_Exercise directions_: Repeat exactly the lines of the entries below from the one with "white cube: [161,149,280,256]" through the one with "white tape: none", both ends included, and nothing else.
====== Input for this task ======
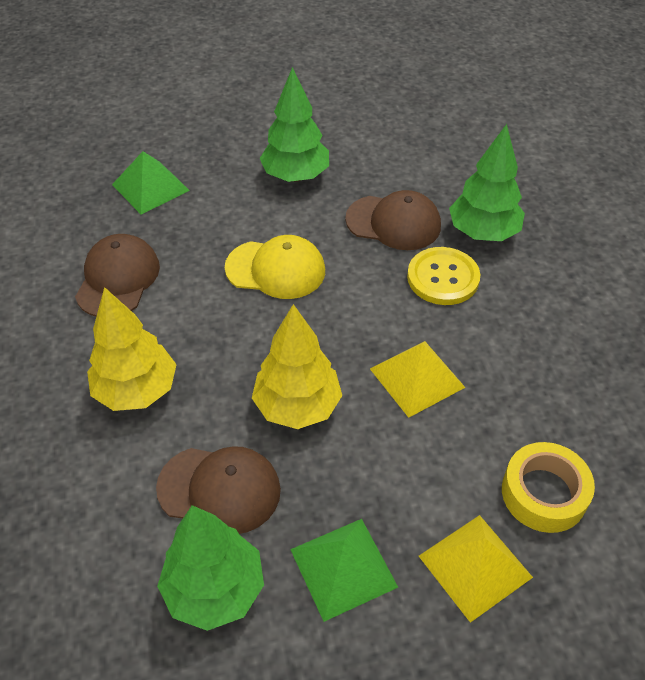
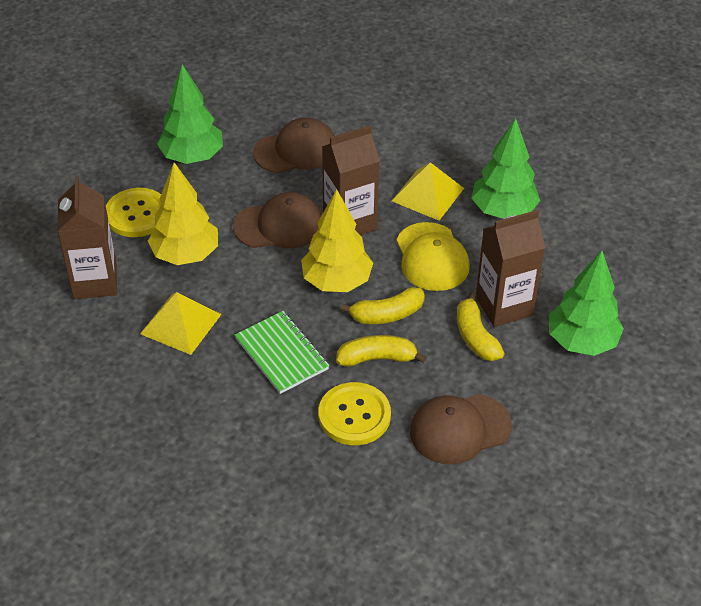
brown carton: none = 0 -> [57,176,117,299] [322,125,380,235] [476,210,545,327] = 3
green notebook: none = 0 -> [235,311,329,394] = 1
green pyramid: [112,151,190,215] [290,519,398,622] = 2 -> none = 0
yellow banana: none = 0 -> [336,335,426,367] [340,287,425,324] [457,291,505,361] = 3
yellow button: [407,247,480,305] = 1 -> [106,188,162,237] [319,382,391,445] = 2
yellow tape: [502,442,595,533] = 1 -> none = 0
======
====== Input for this task ======
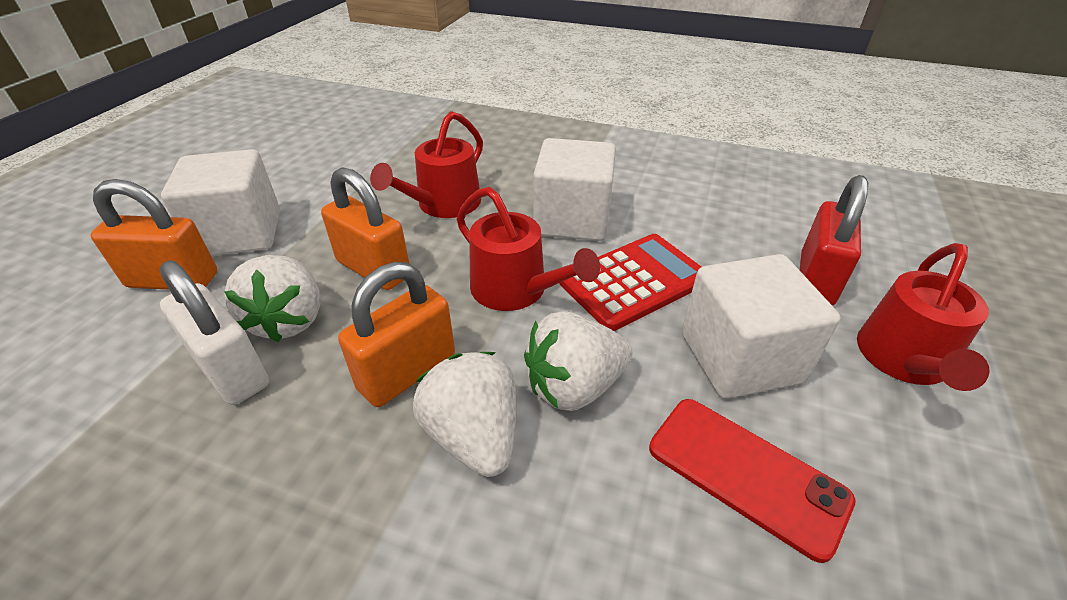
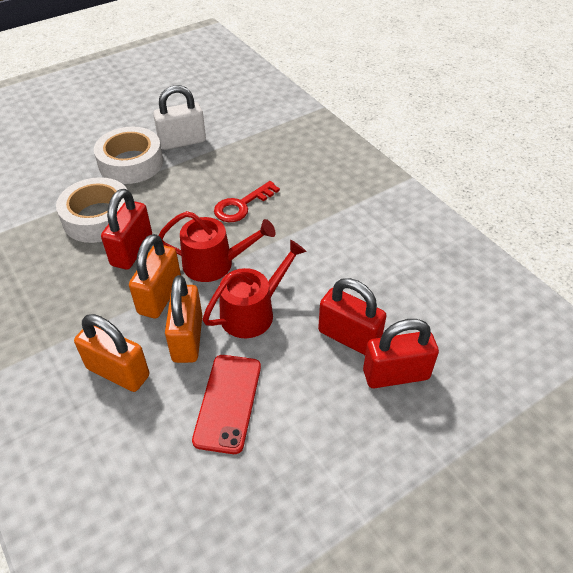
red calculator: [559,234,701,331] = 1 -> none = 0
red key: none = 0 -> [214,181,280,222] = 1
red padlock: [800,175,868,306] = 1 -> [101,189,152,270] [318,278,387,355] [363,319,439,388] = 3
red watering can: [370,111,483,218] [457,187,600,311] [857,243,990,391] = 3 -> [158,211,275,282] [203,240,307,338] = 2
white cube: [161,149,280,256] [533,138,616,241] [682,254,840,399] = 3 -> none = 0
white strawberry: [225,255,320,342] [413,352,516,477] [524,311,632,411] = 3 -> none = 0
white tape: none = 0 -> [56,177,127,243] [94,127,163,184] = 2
======
_Answer below_:
white cube: [161,149,280,256] [533,138,616,241] [682,254,840,399] = 3 -> none = 0
white strawberry: [225,255,320,342] [413,352,516,477] [524,311,632,411] = 3 -> none = 0
white tape: none = 0 -> [56,177,127,243] [94,127,163,184] = 2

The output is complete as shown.